Material shown –

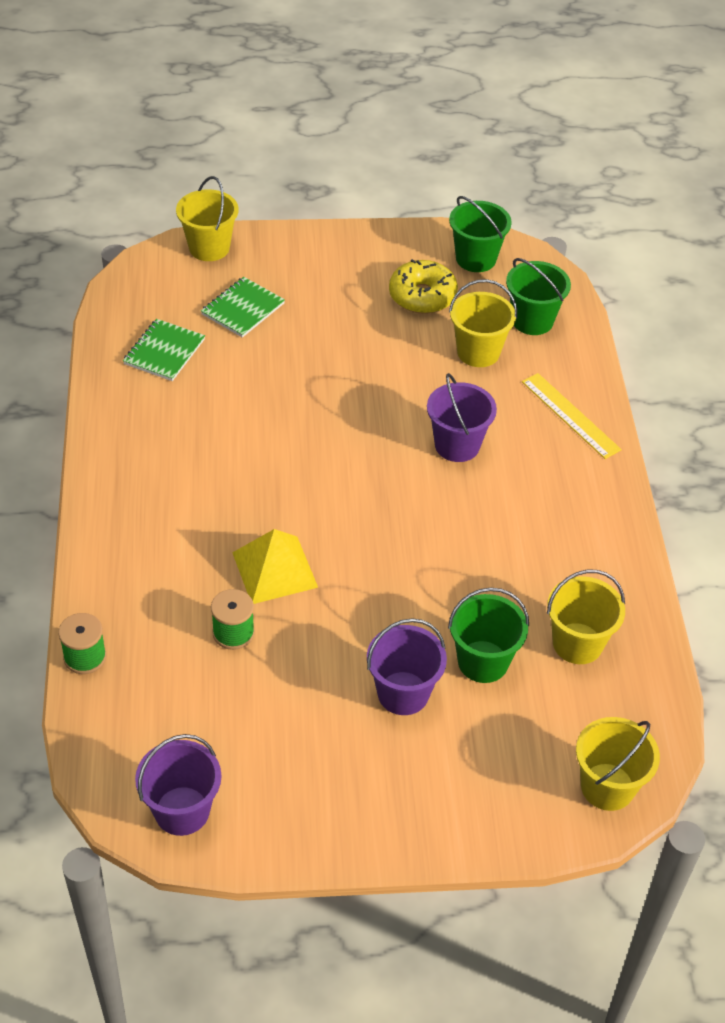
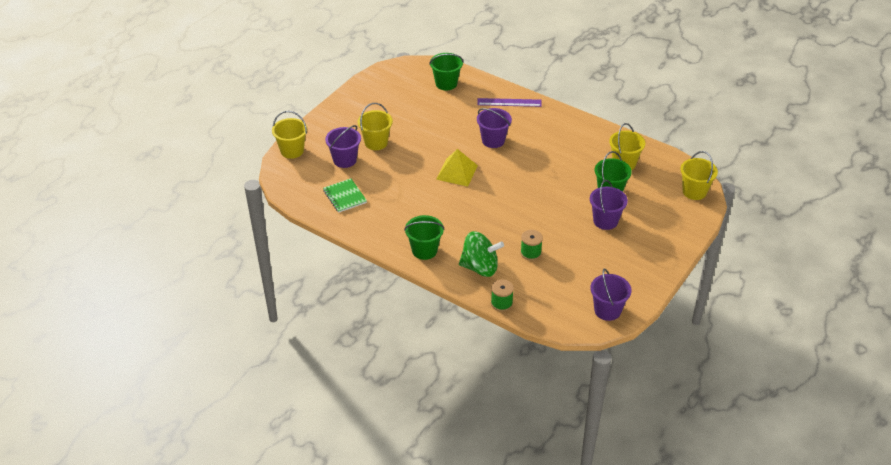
camera: 50 degrees left, 5 degrees down
green notebook [201,277,285,338] -> purple bucket [325,125,361,168]
yellow pyramid [232,529,318,604] -> yellow pyramid moved to [436,149,478,187]
yellow donut [389,259,458,314] -> none
green bucket [449,196,512,272] -> green bucket moved to [404,215,444,260]
yellow bucket [449,279,517,367] -> yellow bucket moved to [358,103,393,150]
yellow ruler [522,373,622,459] -> purple ruler [477,98,542,107]
none -> green spinning top [459,231,504,277]

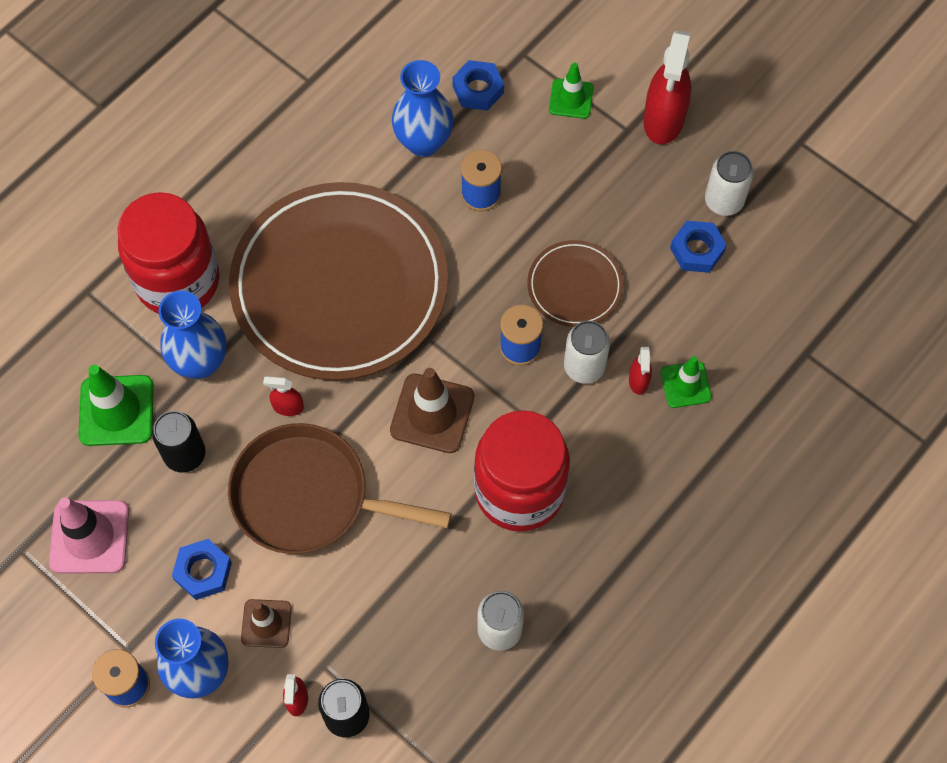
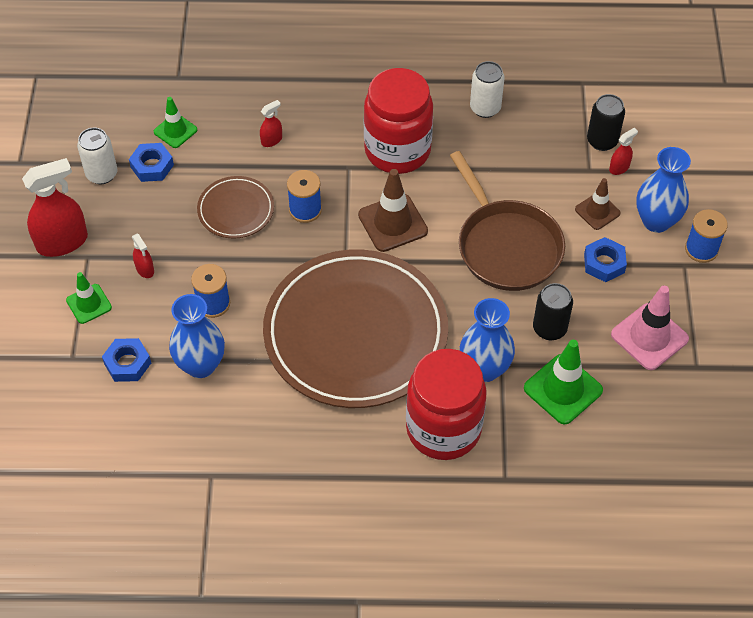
camera: 130 degrees left, 10 degrees down
red spray bottle [263,376,304,416] -> red spray bottle moved to [132,234,154,278]
white can [564,321,610,384] -> none
green traffic cone [661,356,712,408] -> green traffic cone moved to [154,97,197,148]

Task details – Find the word "down" in the entries, and copy every line it shows up in.

Your response –
camera: 50 degrees left, 5 degrees down
camera: 130 degrees left, 10 degrees down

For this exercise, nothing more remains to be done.